### Records contained in a dataset
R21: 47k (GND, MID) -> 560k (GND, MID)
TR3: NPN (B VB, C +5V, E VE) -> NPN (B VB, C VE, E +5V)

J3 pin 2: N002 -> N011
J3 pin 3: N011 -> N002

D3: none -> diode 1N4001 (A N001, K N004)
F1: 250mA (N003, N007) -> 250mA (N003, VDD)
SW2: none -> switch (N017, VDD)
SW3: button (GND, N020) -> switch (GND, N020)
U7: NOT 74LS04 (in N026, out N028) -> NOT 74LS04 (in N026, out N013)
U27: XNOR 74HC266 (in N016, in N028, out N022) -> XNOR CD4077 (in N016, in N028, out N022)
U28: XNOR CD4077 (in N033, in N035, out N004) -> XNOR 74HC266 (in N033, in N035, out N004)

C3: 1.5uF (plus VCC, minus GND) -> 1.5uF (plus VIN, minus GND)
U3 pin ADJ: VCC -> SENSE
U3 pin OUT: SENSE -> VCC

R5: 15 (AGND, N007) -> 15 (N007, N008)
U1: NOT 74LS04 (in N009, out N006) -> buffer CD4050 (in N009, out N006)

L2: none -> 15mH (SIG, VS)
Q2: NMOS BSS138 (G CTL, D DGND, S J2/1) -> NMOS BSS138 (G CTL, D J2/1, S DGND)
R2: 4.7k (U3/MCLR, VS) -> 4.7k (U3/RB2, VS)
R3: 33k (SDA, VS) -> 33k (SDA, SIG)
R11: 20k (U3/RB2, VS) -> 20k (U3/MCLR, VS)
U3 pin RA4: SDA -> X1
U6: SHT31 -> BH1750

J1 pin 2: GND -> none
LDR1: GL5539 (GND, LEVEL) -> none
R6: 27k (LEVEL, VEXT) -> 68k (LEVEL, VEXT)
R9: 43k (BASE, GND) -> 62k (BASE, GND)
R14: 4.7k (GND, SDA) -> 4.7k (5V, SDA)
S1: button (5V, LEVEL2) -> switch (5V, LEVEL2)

### ASSIGNMENT
When copying the data above, keep every line exactly as written.

### EXERCISE SOLUTION
R21: 47k (GND, MID) -> 560k (GND, MID)
TR3: NPN (B VB, C +5V, E VE) -> NPN (B VB, C VE, E +5V)

J3 pin 2: N002 -> N011
J3 pin 3: N011 -> N002

D3: none -> diode 1N4001 (A N001, K N004)
F1: 250mA (N003, N007) -> 250mA (N003, VDD)
SW2: none -> switch (N017, VDD)
SW3: button (GND, N020) -> switch (GND, N020)
U7: NOT 74LS04 (in N026, out N028) -> NOT 74LS04 (in N026, out N013)
U27: XNOR 74HC266 (in N016, in N028, out N022) -> XNOR CD4077 (in N016, in N028, out N022)
U28: XNOR CD4077 (in N033, in N035, out N004) -> XNOR 74HC266 (in N033, in N035, out N004)

C3: 1.5uF (plus VCC, minus GND) -> 1.5uF (plus VIN, minus GND)
U3 pin ADJ: VCC -> SENSE
U3 pin OUT: SENSE -> VCC

R5: 15 (AGND, N007) -> 15 (N007, N008)
U1: NOT 74LS04 (in N009, out N006) -> buffer CD4050 (in N009, out N006)

L2: none -> 15mH (SIG, VS)
Q2: NMOS BSS138 (G CTL, D DGND, S J2/1) -> NMOS BSS138 (G CTL, D J2/1, S DGND)
R2: 4.7k (U3/MCLR, VS) -> 4.7k (U3/RB2, VS)
R3: 33k (SDA, VS) -> 33k (SDA, SIG)
R11: 20k (U3/RB2, VS) -> 20k (U3/MCLR, VS)
U3 pin RA4: SDA -> X1
U6: SHT31 -> BH1750

J1 pin 2: GND -> none
LDR1: GL5539 (GND, LEVEL) -> none
R6: 27k (LEVEL, VEXT) -> 68k (LEVEL, VEXT)
R9: 43k (BASE, GND) -> 62k (BASE, GND)
R14: 4.7k (GND, SDA) -> 4.7k (5V, SDA)
S1: button (5V, LEVEL2) -> switch (5V, LEVEL2)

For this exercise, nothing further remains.